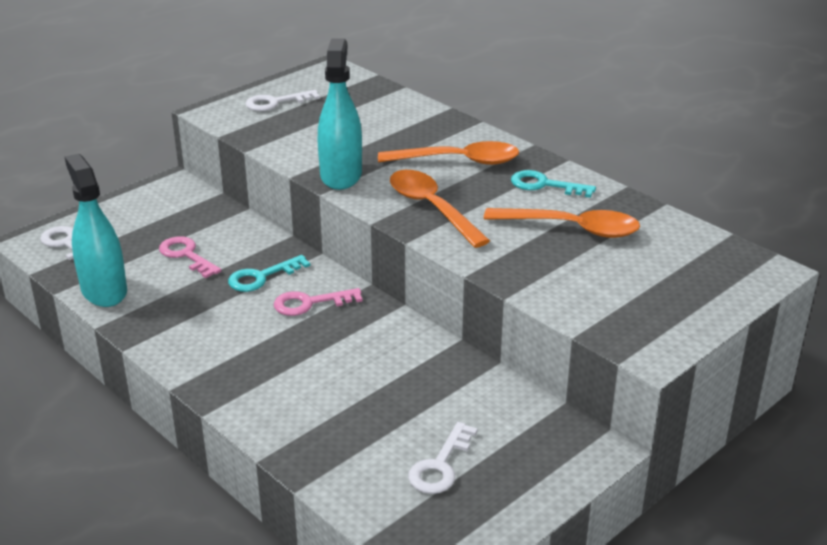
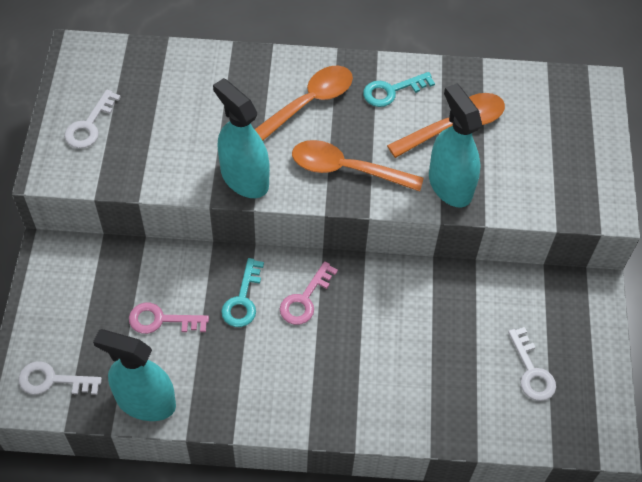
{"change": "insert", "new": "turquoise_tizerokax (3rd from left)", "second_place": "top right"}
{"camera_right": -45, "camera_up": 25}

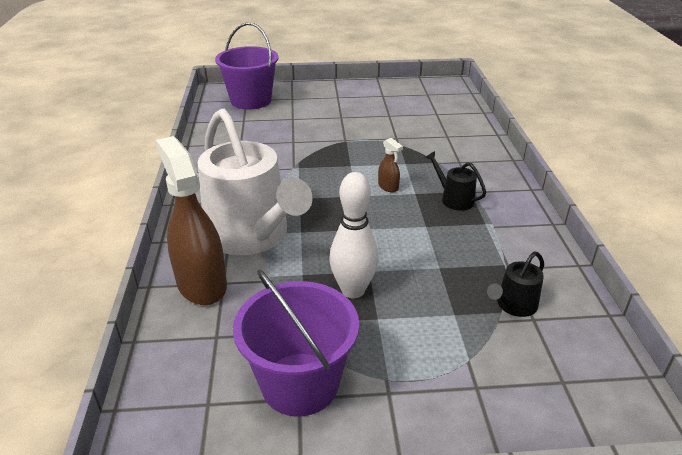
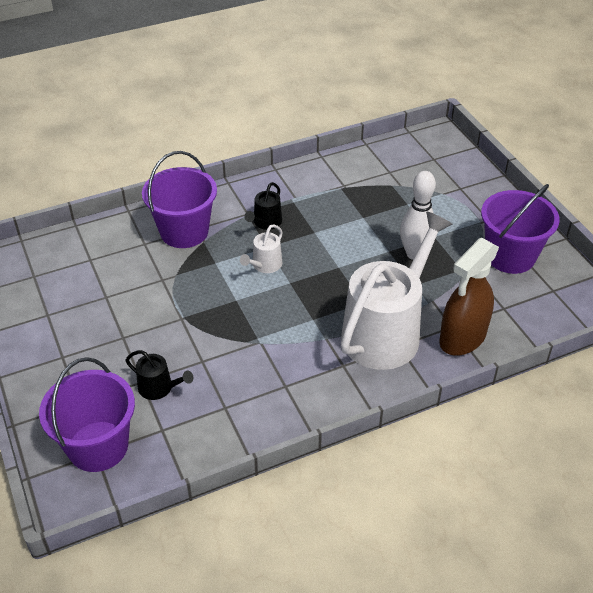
{"change": "insert", "new": "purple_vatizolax (2nd from left)", "second_place": "middle left"}
{"change": "move", "old": "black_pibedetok (2nd from left in the first image)", "new": "black_pibedetok (1st from left)", "first_place": "middle right", "second_place": "middle left"}
{"change": "replace", "old": "brown_tizerokax (2nd from left)", "new": "white_pibedetok (1st from left)", "first_place": "centre", "second_place": "centre"}
{"camera_right": -110, "camera_up": 10}

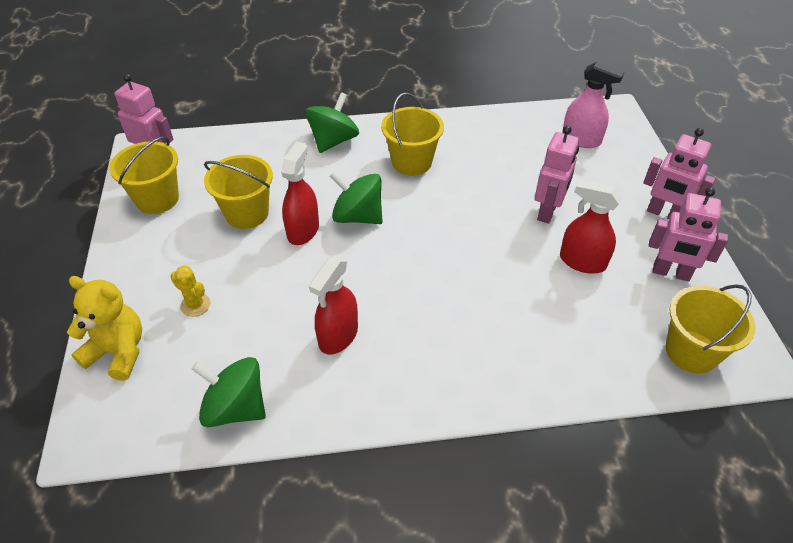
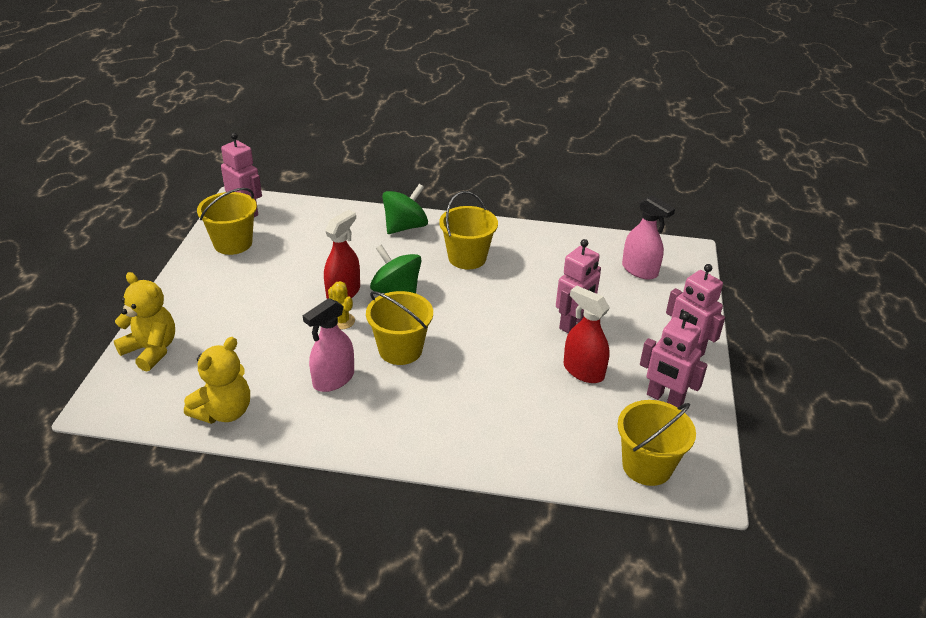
{"change": "move", "old": "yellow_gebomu", "first_place": "middle left", "second_place": "centre"}
{"change": "move", "old": "yellow_vatizolax (2nd from left)", "first_place": "middle left", "second_place": "centre"}
{"change": "replace", "old": "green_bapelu (1st from left)", "new": "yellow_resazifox (2nd from left)", "first_place": "bottom left", "second_place": "middle left"}
{"change": "recolor", "old": "red_tizerokax (2nd from left)", "new": "pink_tizerokax (1st from left)", "first_place": "centre", "second_place": "centre"}
{"camera_right": 15, "camera_up": -10}

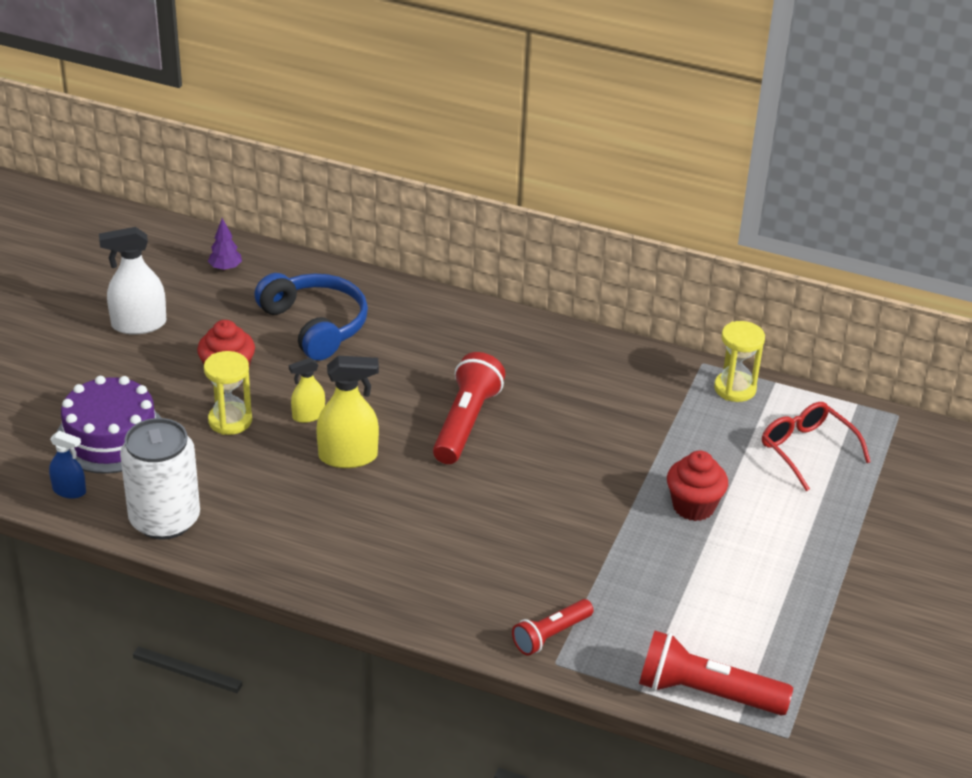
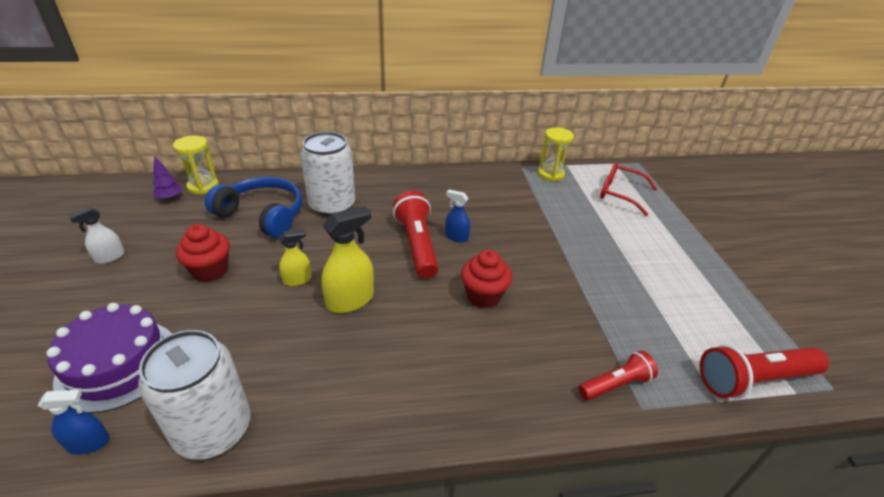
{"change": "insert", "new": "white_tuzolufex (2nd from left)", "second_place": "centre"}
{"change": "insert", "new": "blue_tizerokax (2nd from left)", "second_place": "centre"}
{"change": "move", "old": "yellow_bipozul (1st from left)", "first_place": "middle left", "second_place": "top left"}
{"change": "move", "old": "red_tovuvuvox (2nd from left)", "first_place": "middle right", "second_place": "centre"}
{"change": "rotate", "old": "yellow_tizerokax (1st from left)", "first_place": "middle left", "second_place": "centre", "degrees": -150}
{"change": "rotate", "old": "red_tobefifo (2nd from left)", "first_place": "bottom centre", "second_place": "bottom right", "degrees": -135}
{"change": "resize", "old": "white_tizerokax", "first_place": "middle left", "second_place": "middle left", "factor": 0.59}
{"camera_right": -30, "camera_up": 0}

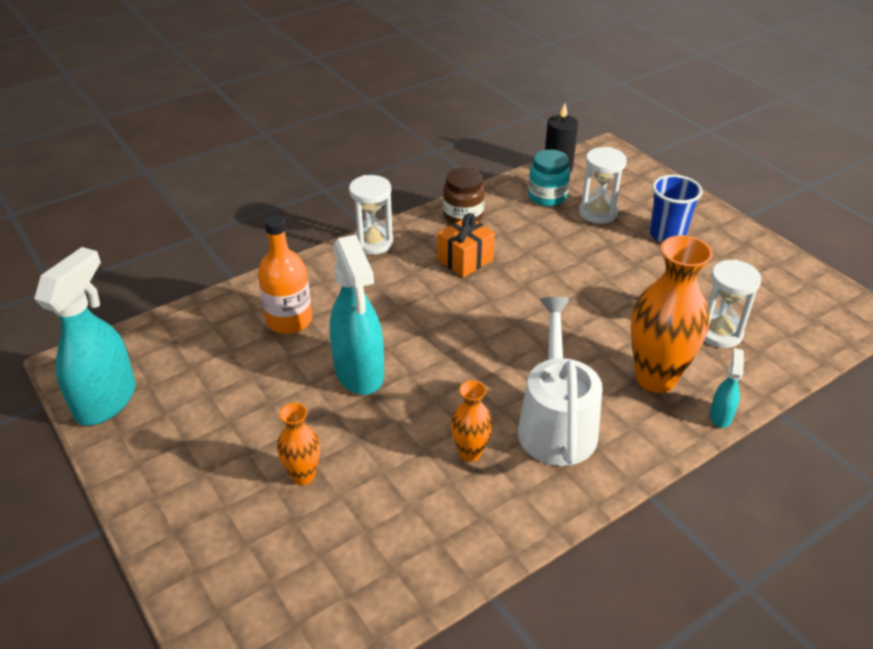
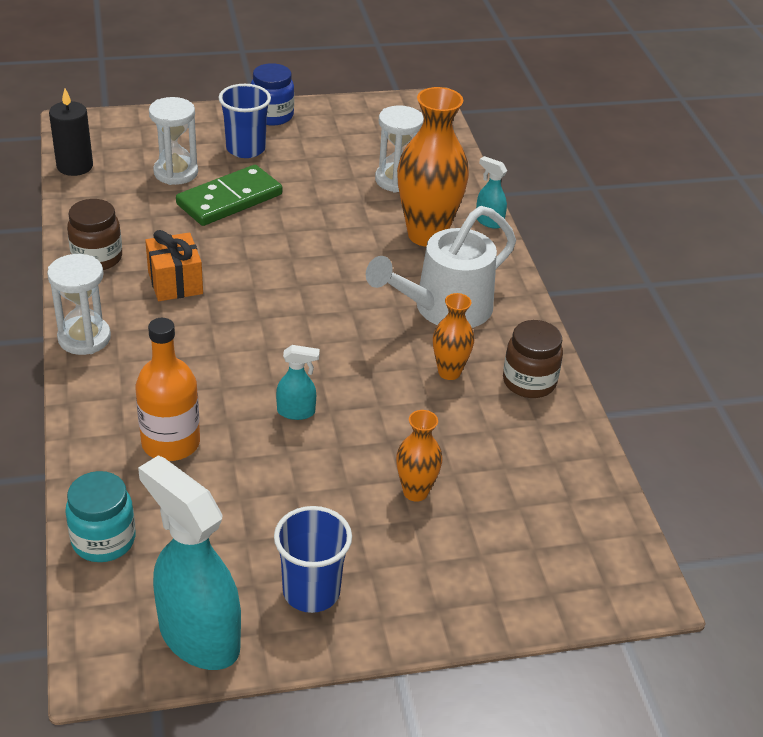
{"change": "insert", "new": "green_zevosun", "second_place": "top left"}
{"change": "insert", "new": "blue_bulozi", "second_place": "top centre"}
{"change": "insert", "new": "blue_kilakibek (2nd from left)", "second_place": "bottom centre"}
{"change": "insert", "new": "brown_bulozi (2nd from left)", "second_place": "middle right"}
{"change": "move", "old": "turquoise_bulozi", "first_place": "top centre", "second_place": "bottom left"}
{"change": "rotate", "old": "white_pibedetok", "first_place": "centre", "second_place": "centre", "degrees": -60}
{"change": "resize", "old": "turquoise_tizerokax (2nd from left)", "first_place": "centre", "second_place": "centre", "factor": 0.46}
{"camera_right": -70, "camera_up": 0}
::::
### What is being asked
Wherever a line in the entries above holds "bottom", copy that line.

### Output of the exercise
{"change": "replace", "old": "green_bapelu (1st from left)", "new": "yellow_resazifox (2nd from left)", "first_place": "bottom left", "second_place": "middle left"}
{"change": "rotate", "old": "red_tobefifo (2nd from left)", "first_place": "bottom centre", "second_place": "bottom right", "degrees": -135}
{"change": "insert", "new": "blue_kilakibek (2nd from left)", "second_place": "bottom centre"}
{"change": "move", "old": "turquoise_bulozi", "first_place": "top centre", "second_place": "bottom left"}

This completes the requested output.